◆ **Problem statement**:
Every record that follows should be written out word for word; the pictures stay out.

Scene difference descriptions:
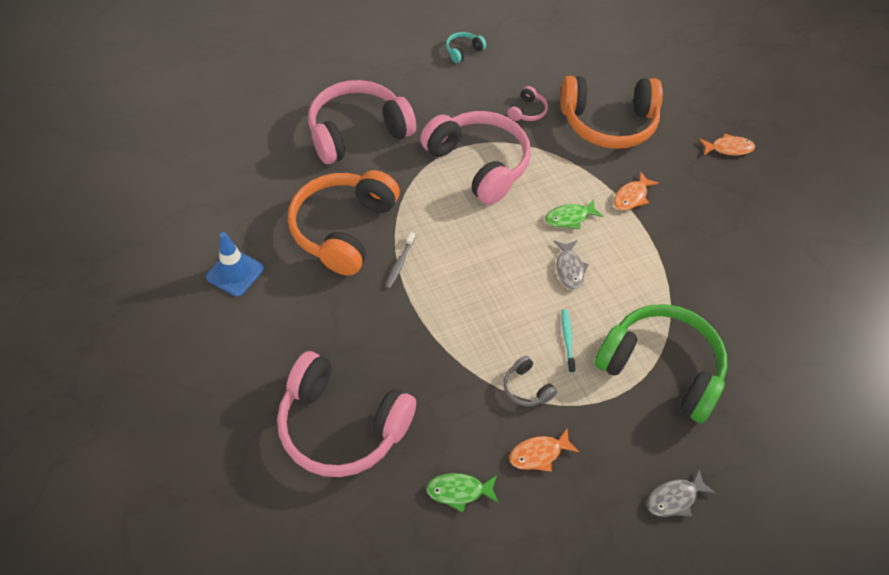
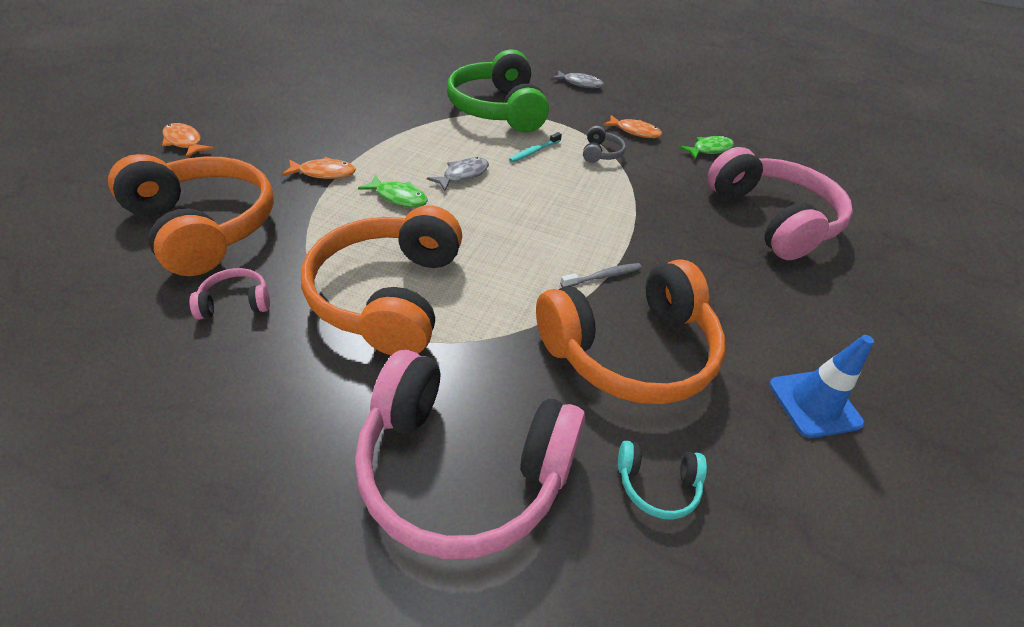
camera: 135 degrees left, 10 degrees down
pink headphones [420,111,531,205] -> orange headphones [301,205,462,355]
green fish [426,473,499,512] -> green fish turned 75 degrees counterclockwise [679,136,734,159]
turquoise headphones [446,32,486,63] -> turquoise headphones moved to [618,441,707,520]

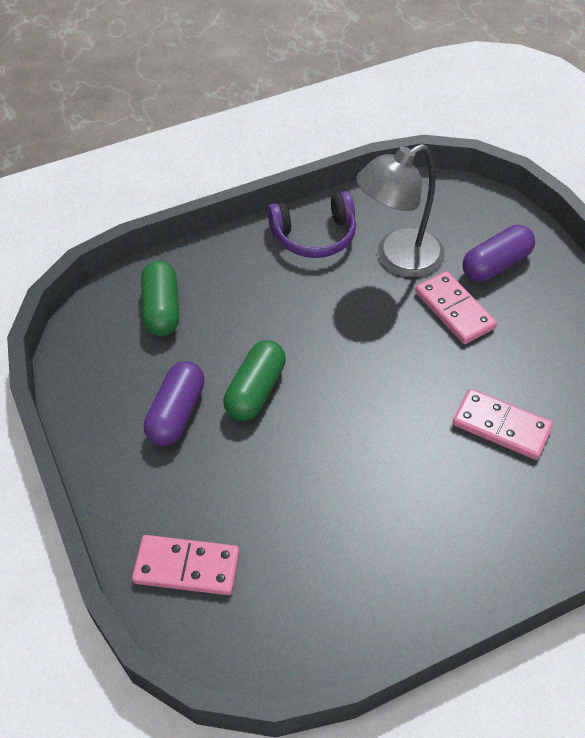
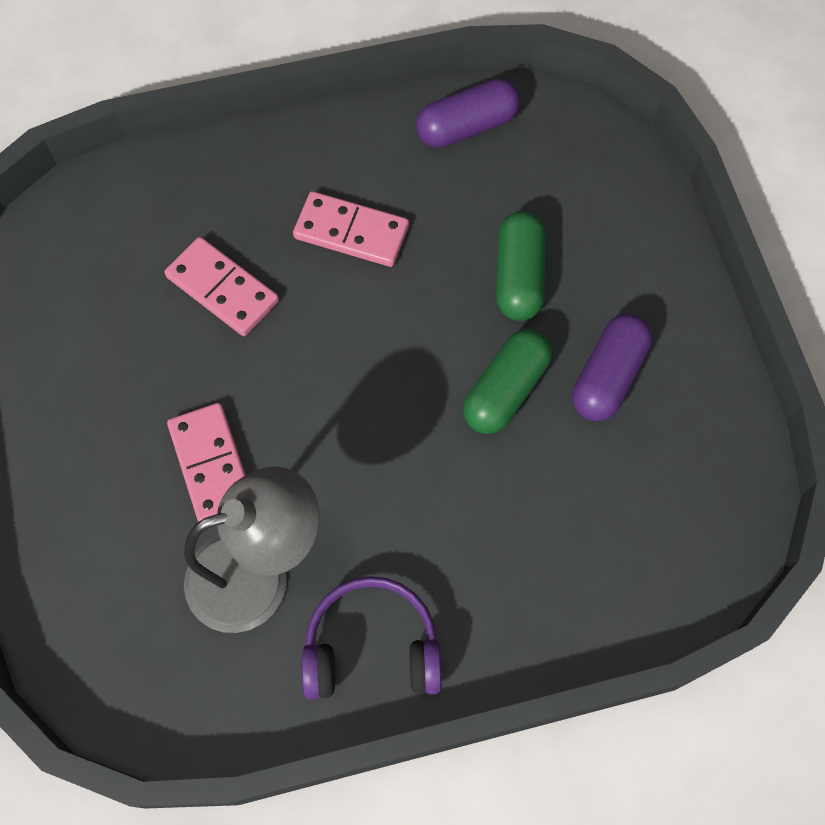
camera: 170 degrees left, 15 degrees up
pink domino [132,535,240,595] -> pink domino moved to [293,191,409,267]
green capsule [141,261,179,336] -> green capsule moved to [496,211,546,321]
purple capsule [463,225,535,282] -> purple capsule moved to [416,78,520,148]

◆ **Output**:
camera: 135 degrees left, 10 degrees down
pink headphones [420,111,531,205] -> orange headphones [301,205,462,355]
green fish [426,473,499,512] -> green fish turned 75 degrees counterclockwise [679,136,734,159]
turquoise headphones [446,32,486,63] -> turquoise headphones moved to [618,441,707,520]

camera: 170 degrees left, 15 degrees up
pink domino [132,535,240,595] -> pink domino moved to [293,191,409,267]
green capsule [141,261,179,336] -> green capsule moved to [496,211,546,321]
purple capsule [463,225,535,282] -> purple capsule moved to [416,78,520,148]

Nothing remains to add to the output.